_YOUR GOAL_.
The data must be given again in full, with no line altered.

Dataset records
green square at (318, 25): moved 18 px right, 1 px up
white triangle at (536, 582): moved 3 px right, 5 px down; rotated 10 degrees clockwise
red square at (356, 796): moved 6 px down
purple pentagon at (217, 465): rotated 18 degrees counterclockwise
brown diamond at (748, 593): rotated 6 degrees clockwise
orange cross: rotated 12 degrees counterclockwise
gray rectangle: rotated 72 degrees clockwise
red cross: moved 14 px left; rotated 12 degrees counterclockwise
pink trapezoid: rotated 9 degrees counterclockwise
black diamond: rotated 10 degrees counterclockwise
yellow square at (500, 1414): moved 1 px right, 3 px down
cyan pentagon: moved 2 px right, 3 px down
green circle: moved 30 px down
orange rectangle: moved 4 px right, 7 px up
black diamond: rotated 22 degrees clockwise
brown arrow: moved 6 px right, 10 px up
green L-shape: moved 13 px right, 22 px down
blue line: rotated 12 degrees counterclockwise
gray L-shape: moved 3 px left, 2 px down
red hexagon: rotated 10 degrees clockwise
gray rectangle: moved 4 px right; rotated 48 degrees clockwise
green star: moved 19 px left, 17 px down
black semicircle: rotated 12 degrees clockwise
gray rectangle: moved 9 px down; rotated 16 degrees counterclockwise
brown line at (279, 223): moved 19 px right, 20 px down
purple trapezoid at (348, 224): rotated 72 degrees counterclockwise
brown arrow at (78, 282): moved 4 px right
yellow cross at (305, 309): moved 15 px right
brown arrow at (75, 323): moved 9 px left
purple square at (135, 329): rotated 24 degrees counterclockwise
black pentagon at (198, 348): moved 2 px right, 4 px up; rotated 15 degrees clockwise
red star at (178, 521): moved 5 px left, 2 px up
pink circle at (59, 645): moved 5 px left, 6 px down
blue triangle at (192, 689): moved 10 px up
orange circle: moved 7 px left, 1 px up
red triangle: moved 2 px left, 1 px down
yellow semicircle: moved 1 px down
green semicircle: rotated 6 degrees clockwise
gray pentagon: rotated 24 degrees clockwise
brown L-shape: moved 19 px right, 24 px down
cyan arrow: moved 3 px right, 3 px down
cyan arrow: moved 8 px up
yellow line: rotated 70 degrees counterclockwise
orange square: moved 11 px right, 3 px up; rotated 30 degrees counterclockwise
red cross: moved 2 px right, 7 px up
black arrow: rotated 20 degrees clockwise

_RESPONSE BELOW_.
green square at (318, 25): moved 18 px right, 1 px up
white triangle at (536, 582): moved 3 px right, 5 px down; rotated 10 degrees clockwise
red square at (356, 796): moved 6 px down
purple pentagon at (217, 465): rotated 18 degrees counterclockwise
brown diamond at (748, 593): rotated 6 degrees clockwise
orange cross: rotated 12 degrees counterclockwise
gray rectangle: rotated 72 degrees clockwise
red cross: moved 14 px left; rotated 12 degrees counterclockwise
pink trapezoid: rotated 9 degrees counterclockwise
black diamond: rotated 10 degrees counterclockwise
yellow square at (500, 1414): moved 1 px right, 3 px down
cyan pentagon: moved 2 px right, 3 px down
green circle: moved 30 px down
orange rectangle: moved 4 px right, 7 px up
black diamond: rotated 22 degrees clockwise
brown arrow: moved 6 px right, 10 px up
green L-shape: moved 13 px right, 22 px down
blue line: rotated 12 degrees counterclockwise
gray L-shape: moved 3 px left, 2 px down
red hexagon: rotated 10 degrees clockwise
gray rectangle: moved 4 px right; rotated 48 degrees clockwise
green star: moved 19 px left, 17 px down
black semicircle: rotated 12 degrees clockwise
gray rectangle: moved 9 px down; rotated 16 degrees counterclockwise
brown line at (279, 223): moved 19 px right, 20 px down
purple trapezoid at (348, 224): rotated 72 degrees counterclockwise
brown arrow at (78, 282): moved 4 px right
yellow cross at (305, 309): moved 15 px right
brown arrow at (75, 323): moved 9 px left
purple square at (135, 329): rotated 24 degrees counterclockwise
black pentagon at (198, 348): moved 2 px right, 4 px up; rotated 15 degrees clockwise
red star at (178, 521): moved 5 px left, 2 px up
pink circle at (59, 645): moved 5 px left, 6 px down
blue triangle at (192, 689): moved 10 px up
orange circle: moved 7 px left, 1 px up
red triangle: moved 2 px left, 1 px down
yellow semicircle: moved 1 px down
green semicircle: rotated 6 degrees clockwise
gray pentagon: rotated 24 degrees clockwise
brown L-shape: moved 19 px right, 24 px down
cyan arrow: moved 3 px right, 3 px down
cyan arrow: moved 8 px up
yellow line: rotated 70 degrees counterclockwise
orange square: moved 11 px right, 3 px up; rotated 30 degrees counterclockwise
red cross: moved 2 px right, 7 px up
black arrow: rotated 20 degrees clockwise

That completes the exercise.